── INFORMATION GIVEN ──

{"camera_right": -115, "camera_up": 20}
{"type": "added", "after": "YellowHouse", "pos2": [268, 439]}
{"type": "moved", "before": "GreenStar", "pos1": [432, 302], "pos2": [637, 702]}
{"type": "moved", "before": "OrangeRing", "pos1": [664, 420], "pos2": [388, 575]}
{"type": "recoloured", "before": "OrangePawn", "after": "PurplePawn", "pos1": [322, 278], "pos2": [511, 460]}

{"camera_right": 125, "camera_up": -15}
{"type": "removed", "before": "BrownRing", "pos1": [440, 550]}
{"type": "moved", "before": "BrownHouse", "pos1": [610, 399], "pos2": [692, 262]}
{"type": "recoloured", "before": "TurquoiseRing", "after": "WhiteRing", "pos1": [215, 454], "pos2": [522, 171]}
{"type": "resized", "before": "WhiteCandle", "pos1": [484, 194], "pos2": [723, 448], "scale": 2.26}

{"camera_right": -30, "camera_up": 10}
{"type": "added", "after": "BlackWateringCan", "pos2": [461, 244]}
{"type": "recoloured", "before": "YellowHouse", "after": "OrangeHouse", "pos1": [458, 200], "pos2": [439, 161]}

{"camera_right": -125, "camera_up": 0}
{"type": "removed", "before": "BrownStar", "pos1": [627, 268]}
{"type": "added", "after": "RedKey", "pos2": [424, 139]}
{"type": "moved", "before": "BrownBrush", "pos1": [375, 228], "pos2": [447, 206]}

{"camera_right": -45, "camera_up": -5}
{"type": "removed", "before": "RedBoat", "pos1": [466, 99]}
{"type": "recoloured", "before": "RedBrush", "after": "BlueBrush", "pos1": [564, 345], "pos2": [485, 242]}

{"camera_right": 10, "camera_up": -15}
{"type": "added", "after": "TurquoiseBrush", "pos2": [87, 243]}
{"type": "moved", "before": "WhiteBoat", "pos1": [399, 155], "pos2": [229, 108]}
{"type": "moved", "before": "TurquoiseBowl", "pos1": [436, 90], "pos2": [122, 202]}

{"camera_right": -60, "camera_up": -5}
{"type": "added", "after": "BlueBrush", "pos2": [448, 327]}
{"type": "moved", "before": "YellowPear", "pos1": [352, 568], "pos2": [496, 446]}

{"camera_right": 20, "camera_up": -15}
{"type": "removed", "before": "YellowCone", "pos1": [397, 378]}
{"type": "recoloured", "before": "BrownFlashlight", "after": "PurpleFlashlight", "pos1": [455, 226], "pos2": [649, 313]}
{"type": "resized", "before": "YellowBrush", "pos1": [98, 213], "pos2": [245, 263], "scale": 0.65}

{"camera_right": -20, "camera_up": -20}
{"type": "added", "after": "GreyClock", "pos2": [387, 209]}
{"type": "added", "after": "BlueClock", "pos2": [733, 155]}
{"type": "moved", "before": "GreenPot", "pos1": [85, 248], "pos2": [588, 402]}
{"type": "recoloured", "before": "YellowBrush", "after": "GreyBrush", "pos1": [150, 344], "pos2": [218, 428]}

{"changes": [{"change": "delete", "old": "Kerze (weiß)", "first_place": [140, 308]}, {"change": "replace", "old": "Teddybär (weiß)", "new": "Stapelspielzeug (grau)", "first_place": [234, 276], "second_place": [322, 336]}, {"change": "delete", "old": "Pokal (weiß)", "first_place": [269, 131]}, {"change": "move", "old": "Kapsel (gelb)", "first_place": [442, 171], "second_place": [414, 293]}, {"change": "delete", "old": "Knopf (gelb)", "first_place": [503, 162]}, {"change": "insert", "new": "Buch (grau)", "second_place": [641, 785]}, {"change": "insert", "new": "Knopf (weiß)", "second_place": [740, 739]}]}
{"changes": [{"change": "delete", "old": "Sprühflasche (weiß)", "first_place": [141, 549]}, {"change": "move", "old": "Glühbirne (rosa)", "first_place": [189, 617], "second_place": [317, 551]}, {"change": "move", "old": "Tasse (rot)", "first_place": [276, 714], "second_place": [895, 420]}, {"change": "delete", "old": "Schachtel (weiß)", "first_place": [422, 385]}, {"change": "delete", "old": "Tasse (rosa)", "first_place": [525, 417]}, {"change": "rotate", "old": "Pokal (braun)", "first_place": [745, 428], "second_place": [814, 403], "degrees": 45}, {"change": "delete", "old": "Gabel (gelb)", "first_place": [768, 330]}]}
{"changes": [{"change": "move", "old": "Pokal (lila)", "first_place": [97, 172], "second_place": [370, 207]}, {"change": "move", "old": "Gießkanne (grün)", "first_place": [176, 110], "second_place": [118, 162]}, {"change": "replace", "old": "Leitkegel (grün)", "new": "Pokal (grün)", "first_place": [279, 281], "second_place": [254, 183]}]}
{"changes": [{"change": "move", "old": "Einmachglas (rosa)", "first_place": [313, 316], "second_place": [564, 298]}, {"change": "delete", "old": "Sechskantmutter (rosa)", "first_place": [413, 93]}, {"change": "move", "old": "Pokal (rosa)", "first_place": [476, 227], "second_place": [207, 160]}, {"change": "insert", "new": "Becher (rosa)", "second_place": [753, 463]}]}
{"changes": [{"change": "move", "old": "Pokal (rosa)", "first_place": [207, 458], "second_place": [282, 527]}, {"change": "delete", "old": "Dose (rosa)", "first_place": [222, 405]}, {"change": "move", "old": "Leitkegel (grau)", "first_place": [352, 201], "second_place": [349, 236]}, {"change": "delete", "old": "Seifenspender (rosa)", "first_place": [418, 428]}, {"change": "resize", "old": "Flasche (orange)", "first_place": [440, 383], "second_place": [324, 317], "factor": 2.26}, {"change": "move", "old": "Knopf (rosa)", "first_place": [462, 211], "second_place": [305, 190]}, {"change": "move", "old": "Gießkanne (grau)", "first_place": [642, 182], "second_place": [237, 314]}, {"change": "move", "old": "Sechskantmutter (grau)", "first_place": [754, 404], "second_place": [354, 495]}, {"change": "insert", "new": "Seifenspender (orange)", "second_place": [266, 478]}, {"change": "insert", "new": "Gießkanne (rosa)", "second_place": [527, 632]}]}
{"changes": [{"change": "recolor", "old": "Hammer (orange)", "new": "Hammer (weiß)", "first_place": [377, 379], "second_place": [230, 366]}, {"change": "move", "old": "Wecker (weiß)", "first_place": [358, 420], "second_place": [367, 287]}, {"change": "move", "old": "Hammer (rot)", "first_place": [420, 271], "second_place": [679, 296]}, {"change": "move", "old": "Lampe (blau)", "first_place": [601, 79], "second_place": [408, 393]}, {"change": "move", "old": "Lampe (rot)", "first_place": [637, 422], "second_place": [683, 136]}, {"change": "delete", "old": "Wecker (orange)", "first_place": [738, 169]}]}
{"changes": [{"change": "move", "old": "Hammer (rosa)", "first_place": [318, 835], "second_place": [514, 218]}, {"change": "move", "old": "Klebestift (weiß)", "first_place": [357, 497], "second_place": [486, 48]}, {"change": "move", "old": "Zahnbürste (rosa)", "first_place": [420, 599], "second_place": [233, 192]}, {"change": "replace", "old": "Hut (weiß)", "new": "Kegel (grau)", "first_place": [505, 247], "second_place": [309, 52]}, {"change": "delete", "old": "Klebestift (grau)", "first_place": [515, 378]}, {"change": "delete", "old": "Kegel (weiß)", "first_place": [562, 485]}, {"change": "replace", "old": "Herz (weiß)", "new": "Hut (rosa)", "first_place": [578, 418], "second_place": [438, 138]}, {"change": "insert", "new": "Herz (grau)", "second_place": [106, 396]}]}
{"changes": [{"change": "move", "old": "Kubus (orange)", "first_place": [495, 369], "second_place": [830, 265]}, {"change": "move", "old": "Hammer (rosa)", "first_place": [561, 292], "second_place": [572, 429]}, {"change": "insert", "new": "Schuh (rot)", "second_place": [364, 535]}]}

───

> _WORK TO BE COMPLETED_: Output every entry shown above, exactly.

> _EXERCISE ANSWER_:
{"camera_right": -115, "camera_up": 20}
{"type": "added", "after": "YellowHouse", "pos2": [268, 439]}
{"type": "moved", "before": "GreenStar", "pos1": [432, 302], "pos2": [637, 702]}
{"type": "moved", "before": "OrangeRing", "pos1": [664, 420], "pos2": [388, 575]}
{"type": "recoloured", "before": "OrangePawn", "after": "PurplePawn", "pos1": [322, 278], "pos2": [511, 460]}

{"camera_right": 125, "camera_up": -15}
{"type": "removed", "before": "BrownRing", "pos1": [440, 550]}
{"type": "moved", "before": "BrownHouse", "pos1": [610, 399], "pos2": [692, 262]}
{"type": "recoloured", "before": "TurquoiseRing", "after": "WhiteRing", "pos1": [215, 454], "pos2": [522, 171]}
{"type": "resized", "before": "WhiteCandle", "pos1": [484, 194], "pos2": [723, 448], "scale": 2.26}

{"camera_right": -30, "camera_up": 10}
{"type": "added", "after": "BlackWateringCan", "pos2": [461, 244]}
{"type": "recoloured", "before": "YellowHouse", "after": "OrangeHouse", "pos1": [458, 200], "pos2": [439, 161]}

{"camera_right": -125, "camera_up": 0}
{"type": "removed", "before": "BrownStar", "pos1": [627, 268]}
{"type": "added", "after": "RedKey", "pos2": [424, 139]}
{"type": "moved", "before": "BrownBrush", "pos1": [375, 228], "pos2": [447, 206]}

{"camera_right": -45, "camera_up": -5}
{"type": "removed", "before": "RedBoat", "pos1": [466, 99]}
{"type": "recoloured", "before": "RedBrush", "after": "BlueBrush", "pos1": [564, 345], "pos2": [485, 242]}

{"camera_right": 10, "camera_up": -15}
{"type": "added", "after": "TurquoiseBrush", "pos2": [87, 243]}
{"type": "moved", "before": "WhiteBoat", "pos1": [399, 155], "pos2": [229, 108]}
{"type": "moved", "before": "TurquoiseBowl", "pos1": [436, 90], "pos2": [122, 202]}

{"camera_right": -60, "camera_up": -5}
{"type": "added", "after": "BlueBrush", "pos2": [448, 327]}
{"type": "moved", "before": "YellowPear", "pos1": [352, 568], "pos2": [496, 446]}

{"camera_right": 20, "camera_up": -15}
{"type": "removed", "before": "YellowCone", "pos1": [397, 378]}
{"type": "recoloured", "before": "BrownFlashlight", "after": "PurpleFlashlight", "pos1": [455, 226], "pos2": [649, 313]}
{"type": "resized", "before": "YellowBrush", "pos1": [98, 213], "pos2": [245, 263], "scale": 0.65}

{"camera_right": -20, "camera_up": -20}
{"type": "added", "after": "GreyClock", "pos2": [387, 209]}
{"type": "added", "after": "BlueClock", "pos2": [733, 155]}
{"type": "moved", "before": "GreenPot", "pos1": [85, 248], "pos2": [588, 402]}
{"type": "recoloured", "before": "YellowBrush", "after": "GreyBrush", "pos1": [150, 344], "pos2": [218, 428]}

{"changes": [{"change": "delete", "old": "Kerze (weiß)", "first_place": [140, 308]}, {"change": "replace", "old": "Teddybär (weiß)", "new": "Stapelspielzeug (grau)", "first_place": [234, 276], "second_place": [322, 336]}, {"change": "delete", "old": "Pokal (weiß)", "first_place": [269, 131]}, {"change": "move", "old": "Kapsel (gelb)", "first_place": [442, 171], "second_place": [414, 293]}, {"change": "delete", "old": "Knopf (gelb)", "first_place": [503, 162]}, {"change": "insert", "new": "Buch (grau)", "second_place": [641, 785]}, {"change": "insert", "new": "Knopf (weiß)", "second_place": [740, 739]}]}
{"changes": [{"change": "delete", "old": "Sprühflasche (weiß)", "first_place": [141, 549]}, {"change": "move", "old": "Glühbirne (rosa)", "first_place": [189, 617], "second_place": [317, 551]}, {"change": "move", "old": "Tasse (rot)", "first_place": [276, 714], "second_place": [895, 420]}, {"change": "delete", "old": "Schachtel (weiß)", "first_place": [422, 385]}, {"change": "delete", "old": "Tasse (rosa)", "first_place": [525, 417]}, {"change": "rotate", "old": "Pokal (braun)", "first_place": [745, 428], "second_place": [814, 403], "degrees": 45}, {"change": "delete", "old": "Gabel (gelb)", "first_place": [768, 330]}]}
{"changes": [{"change": "move", "old": "Pokal (lila)", "first_place": [97, 172], "second_place": [370, 207]}, {"change": "move", "old": "Gießkanne (grün)", "first_place": [176, 110], "second_place": [118, 162]}, {"change": "replace", "old": "Leitkegel (grün)", "new": "Pokal (grün)", "first_place": [279, 281], "second_place": [254, 183]}]}
{"changes": [{"change": "move", "old": "Einmachglas (rosa)", "first_place": [313, 316], "second_place": [564, 298]}, {"change": "delete", "old": "Sechskantmutter (rosa)", "first_place": [413, 93]}, {"change": "move", "old": "Pokal (rosa)", "first_place": [476, 227], "second_place": [207, 160]}, {"change": "insert", "new": "Becher (rosa)", "second_place": [753, 463]}]}
{"changes": [{"change": "move", "old": "Pokal (rosa)", "first_place": [207, 458], "second_place": [282, 527]}, {"change": "delete", "old": "Dose (rosa)", "first_place": [222, 405]}, {"change": "move", "old": "Leitkegel (grau)", "first_place": [352, 201], "second_place": [349, 236]}, {"change": "delete", "old": "Seifenspender (rosa)", "first_place": [418, 428]}, {"change": "resize", "old": "Flasche (orange)", "first_place": [440, 383], "second_place": [324, 317], "factor": 2.26}, {"change": "move", "old": "Knopf (rosa)", "first_place": [462, 211], "second_place": [305, 190]}, {"change": "move", "old": "Gießkanne (grau)", "first_place": [642, 182], "second_place": [237, 314]}, {"change": "move", "old": "Sechskantmutter (grau)", "first_place": [754, 404], "second_place": [354, 495]}, {"change": "insert", "new": "Seifenspender (orange)", "second_place": [266, 478]}, {"change": "insert", "new": "Gießkanne (rosa)", "second_place": [527, 632]}]}
{"changes": [{"change": "recolor", "old": "Hammer (orange)", "new": "Hammer (weiß)", "first_place": [377, 379], "second_place": [230, 366]}, {"change": "move", "old": "Wecker (weiß)", "first_place": [358, 420], "second_place": [367, 287]}, {"change": "move", "old": "Hammer (rot)", "first_place": [420, 271], "second_place": [679, 296]}, {"change": "move", "old": "Lampe (blau)", "first_place": [601, 79], "second_place": [408, 393]}, {"change": "move", "old": "Lampe (rot)", "first_place": [637, 422], "second_place": [683, 136]}, {"change": "delete", "old": "Wecker (orange)", "first_place": [738, 169]}]}
{"changes": [{"change": "move", "old": "Hammer (rosa)", "first_place": [318, 835], "second_place": [514, 218]}, {"change": "move", "old": "Klebestift (weiß)", "first_place": [357, 497], "second_place": [486, 48]}, {"change": "move", "old": "Zahnbürste (rosa)", "first_place": [420, 599], "second_place": [233, 192]}, {"change": "replace", "old": "Hut (weiß)", "new": "Kegel (grau)", "first_place": [505, 247], "second_place": [309, 52]}, {"change": "delete", "old": "Klebestift (grau)", "first_place": [515, 378]}, {"change": "delete", "old": "Kegel (weiß)", "first_place": [562, 485]}, {"change": "replace", "old": "Herz (weiß)", "new": "Hut (rosa)", "first_place": [578, 418], "second_place": [438, 138]}, {"change": "insert", "new": "Herz (grau)", "second_place": [106, 396]}]}
{"changes": [{"change": "move", "old": "Kubus (orange)", "first_place": [495, 369], "second_place": [830, 265]}, {"change": "move", "old": "Hammer (rosa)", "first_place": [561, 292], "second_place": [572, 429]}, {"change": "insert", "new": "Schuh (rot)", "second_place": [364, 535]}]}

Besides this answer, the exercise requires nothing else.